**TASK:** Find the line below with "blue cube: 0 -> 2". Print it and every line after it exactly, through the last line, leaving out the pictures.

Data extracted from a collection

· · · · ·

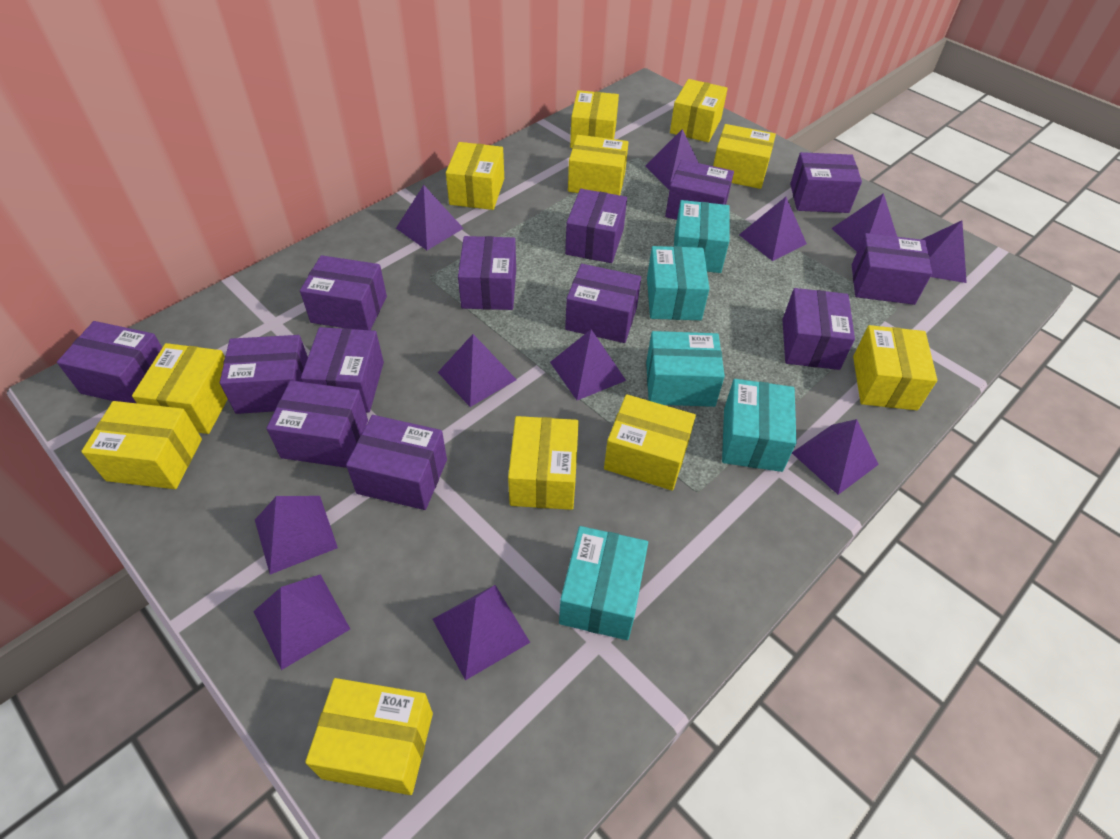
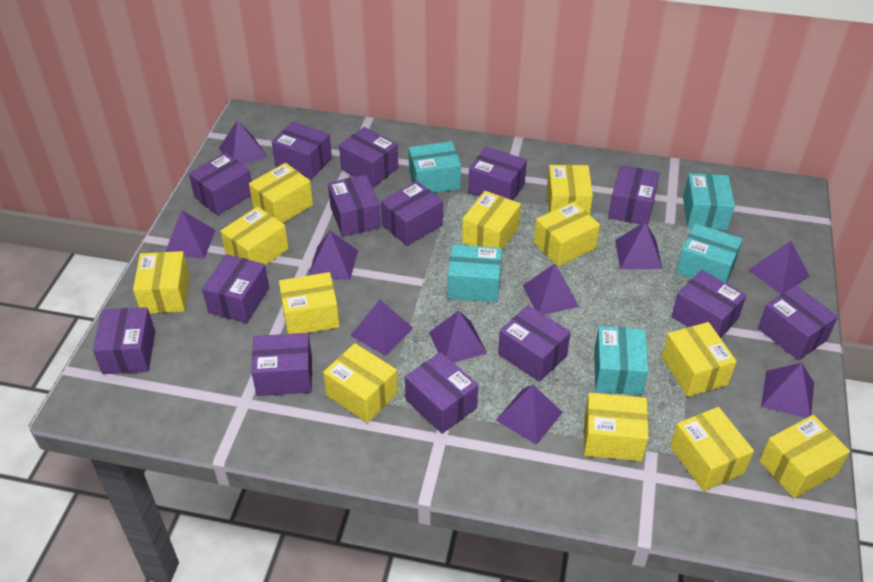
purple box: 13 -> 14
purple pyramid: 11 -> 10
yellow box: 11 -> 12

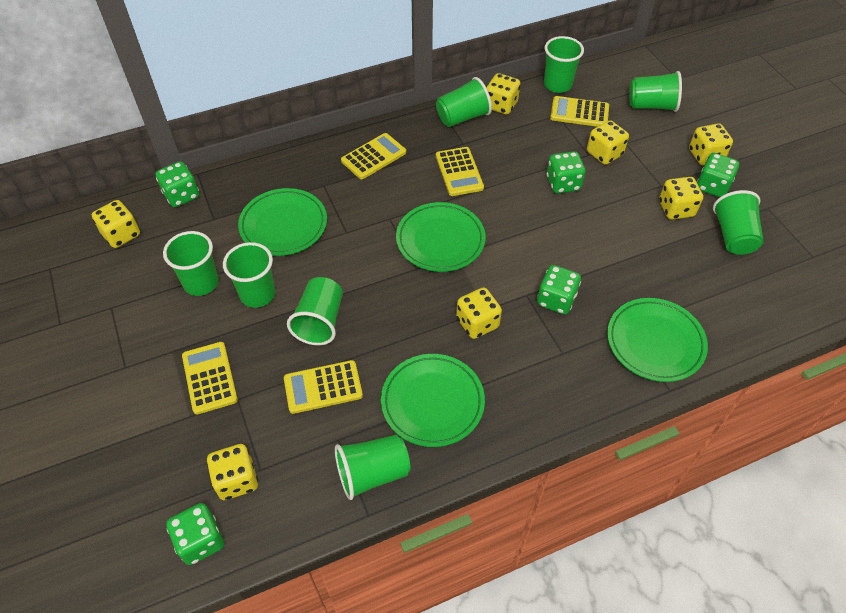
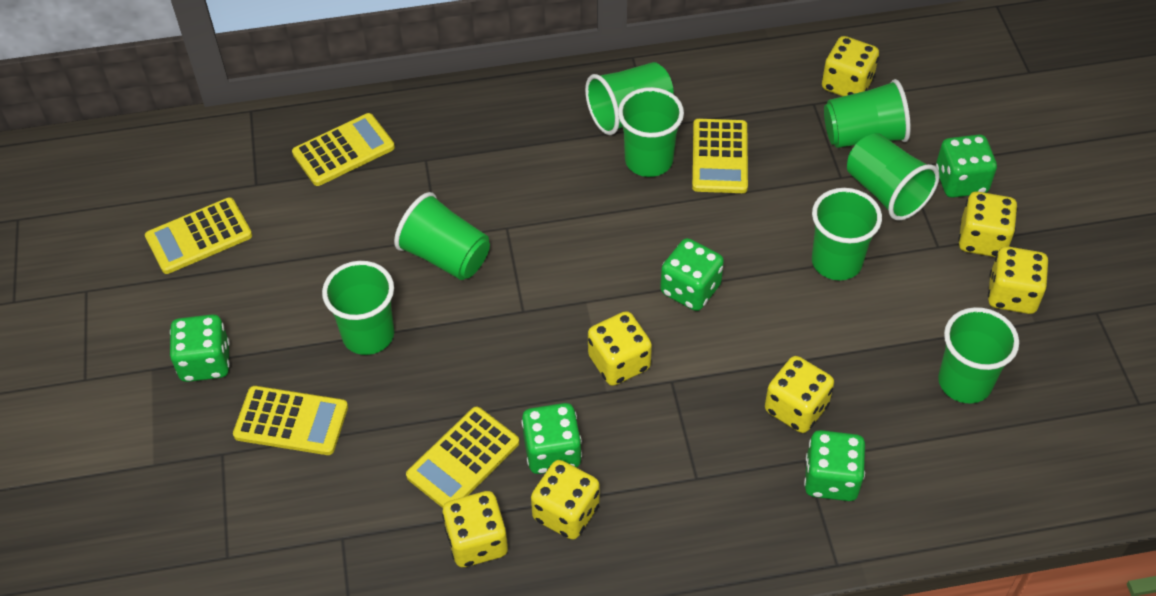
green plate: 4 -> 0

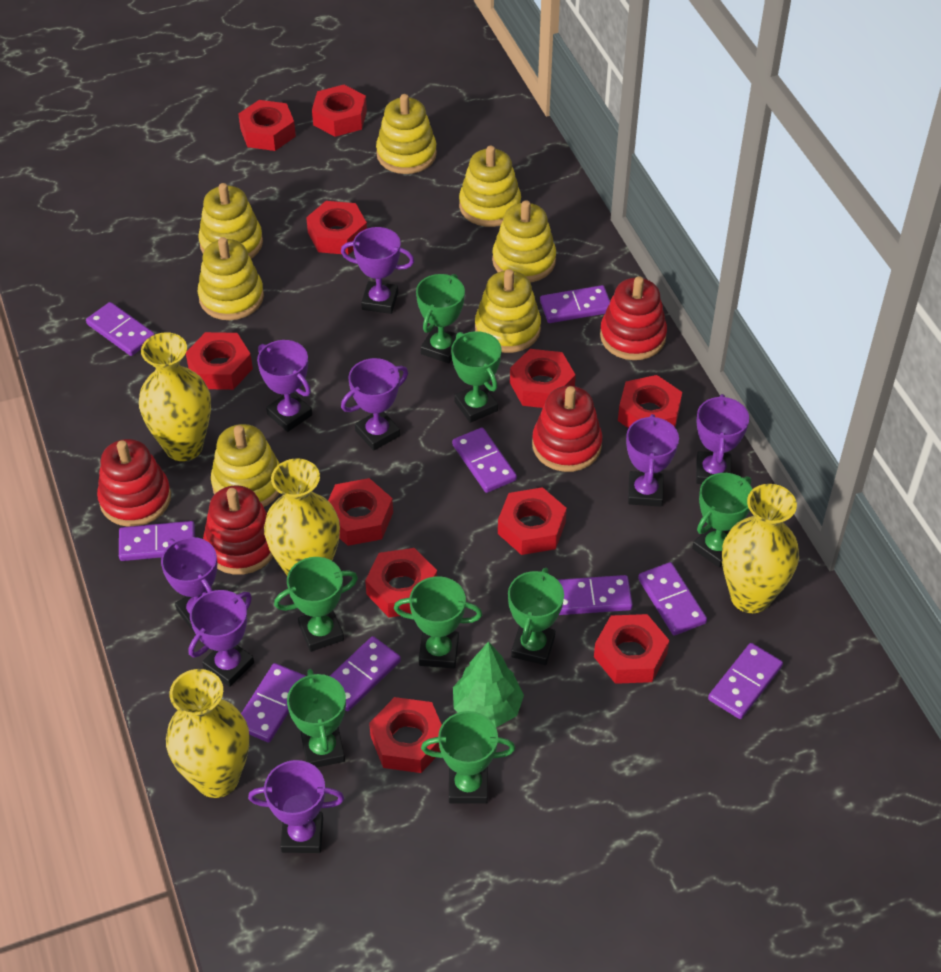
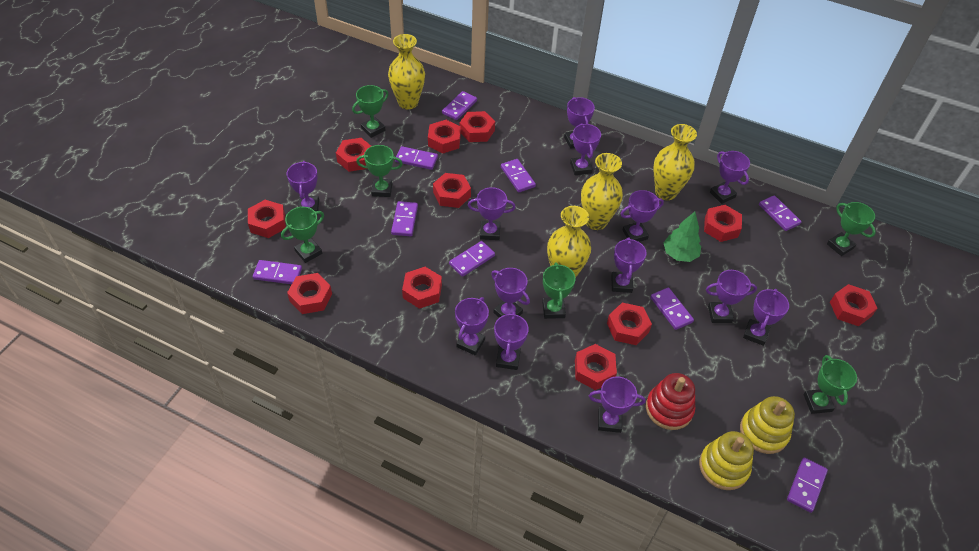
green trophy: 8 -> 6
purple trophy: 8 -> 13
red stacking toy: 4 -> 1
yellow stacking toy: 7 -> 2

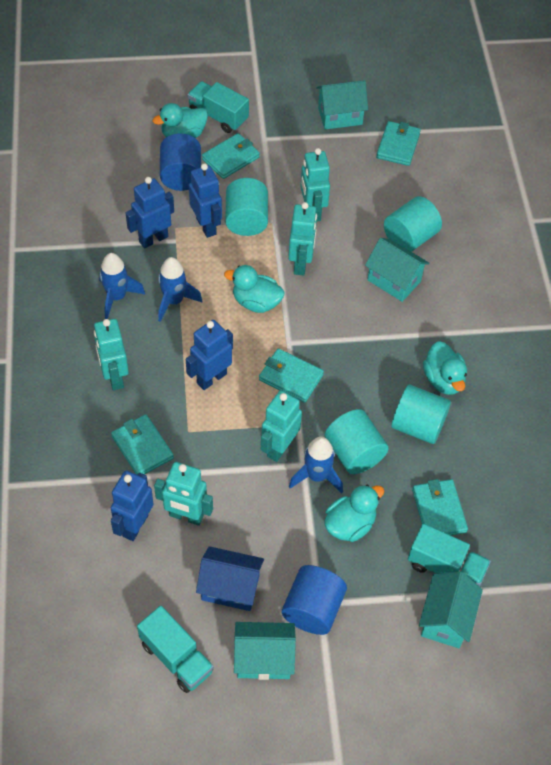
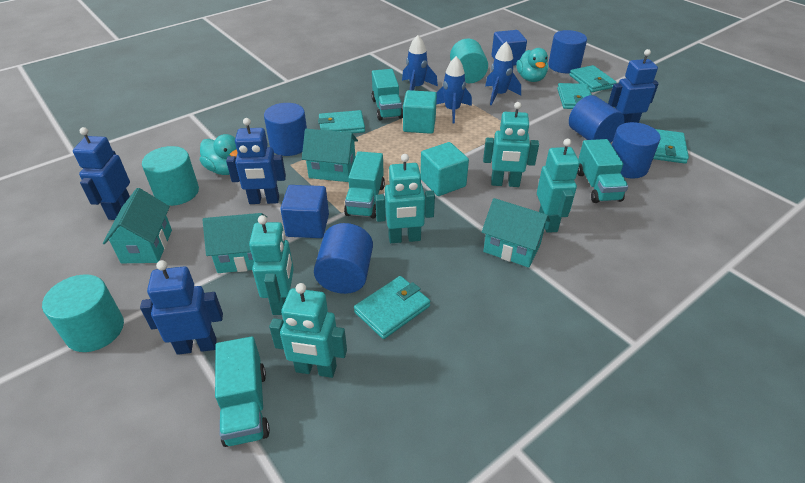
blue cube: 0 -> 2
blue cylinder: 2 -> 5
blue house: 1 -> 0
turquoise cube: 0 -> 2
turquoise cylinder: 4 -> 3
turquoise duck: 4 -> 2
turquoise truck: 3 -> 4

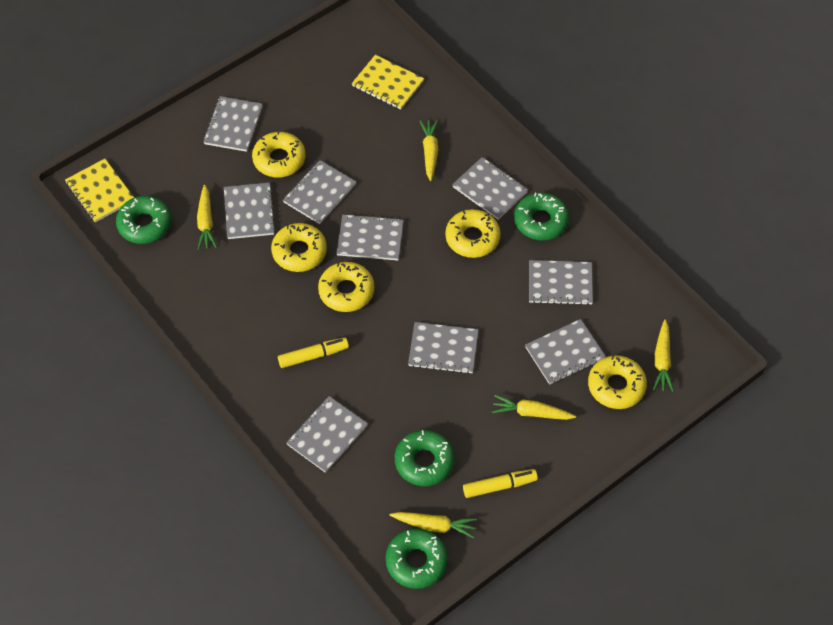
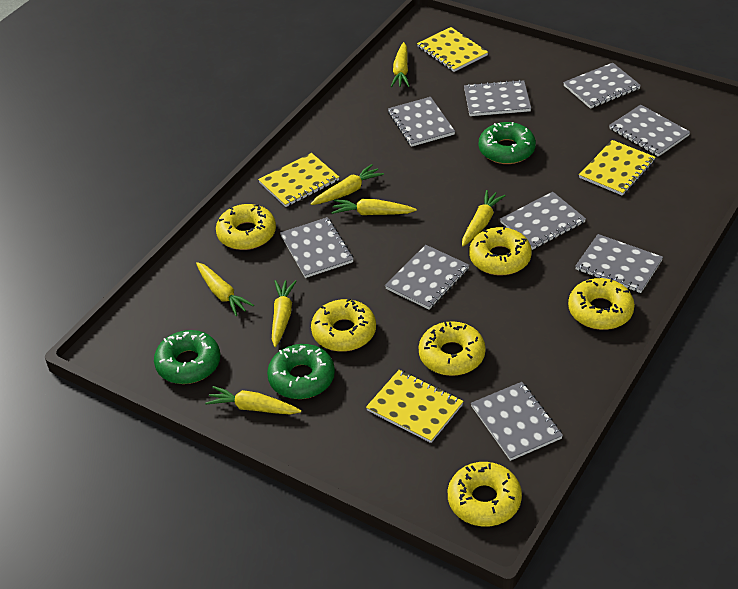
green donut: 4 -> 3
yellow carrot: 5 -> 7
yellow donut: 5 -> 6
yellow marker: 2 -> 0
yellow notebook: 2 -> 4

· · · · ·

**EXPECTED OUTPUT:**
blue cube: 0 -> 2
blue cylinder: 2 -> 5
blue house: 1 -> 0
turquoise cube: 0 -> 2
turquoise cylinder: 4 -> 3
turquoise duck: 4 -> 2
turquoise truck: 3 -> 4

green donut: 4 -> 3
yellow carrot: 5 -> 7
yellow donut: 5 -> 6
yellow marker: 2 -> 0
yellow notebook: 2 -> 4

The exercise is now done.